** Exercise data **
════════════════
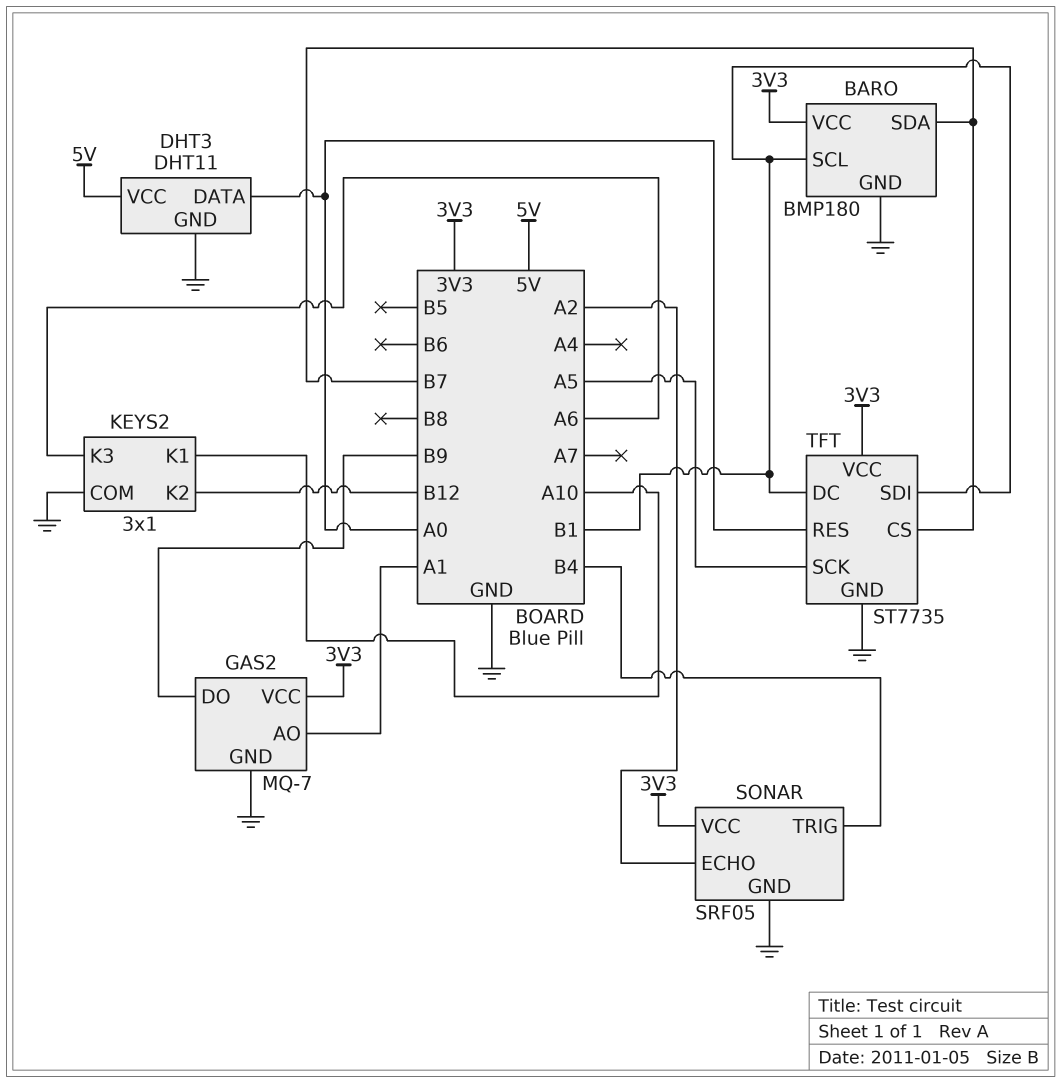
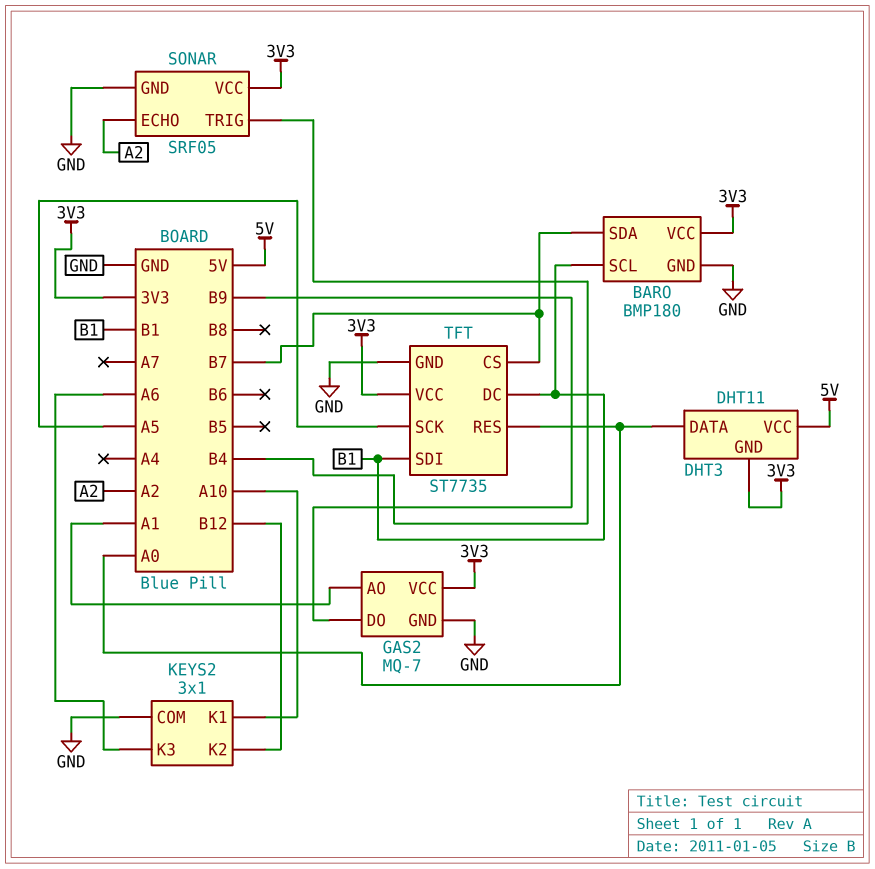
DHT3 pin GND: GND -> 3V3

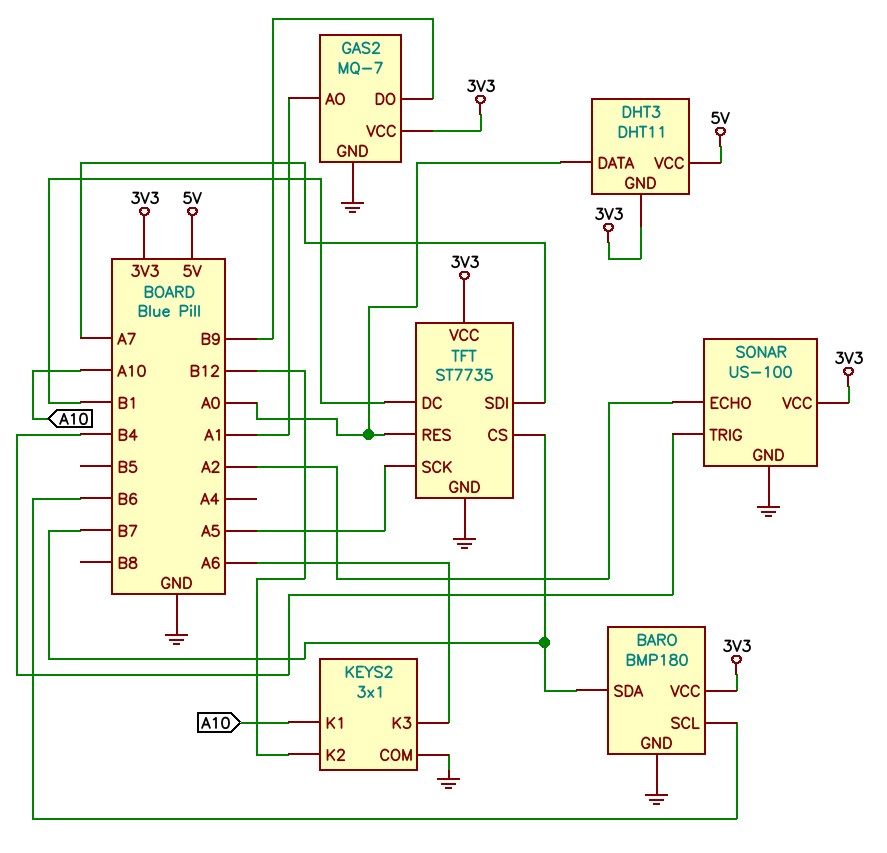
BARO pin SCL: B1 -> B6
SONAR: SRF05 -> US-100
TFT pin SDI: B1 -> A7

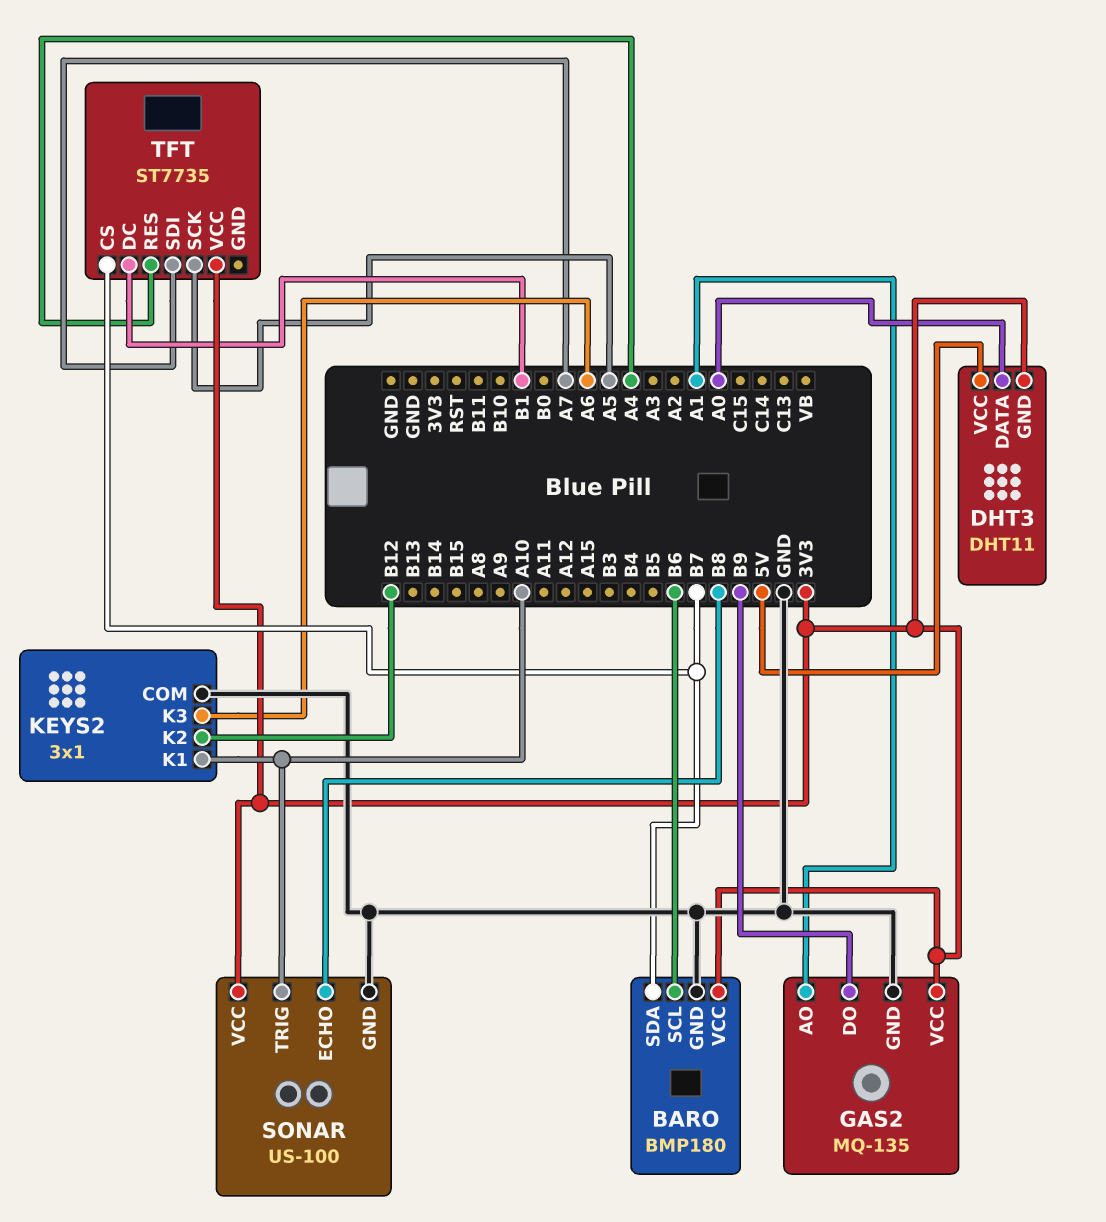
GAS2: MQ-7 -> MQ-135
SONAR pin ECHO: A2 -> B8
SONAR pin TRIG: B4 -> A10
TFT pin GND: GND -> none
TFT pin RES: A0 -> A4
════════════════
** Task requirements **
Quote the entries above word for word. Leave the images out.

** Answer to this task **
DHT3 pin GND: GND -> 3V3

BARO pin SCL: B1 -> B6
SONAR: SRF05 -> US-100
TFT pin SDI: B1 -> A7

GAS2: MQ-7 -> MQ-135
SONAR pin ECHO: A2 -> B8
SONAR pin TRIG: B4 -> A10
TFT pin GND: GND -> none
TFT pin RES: A0 -> A4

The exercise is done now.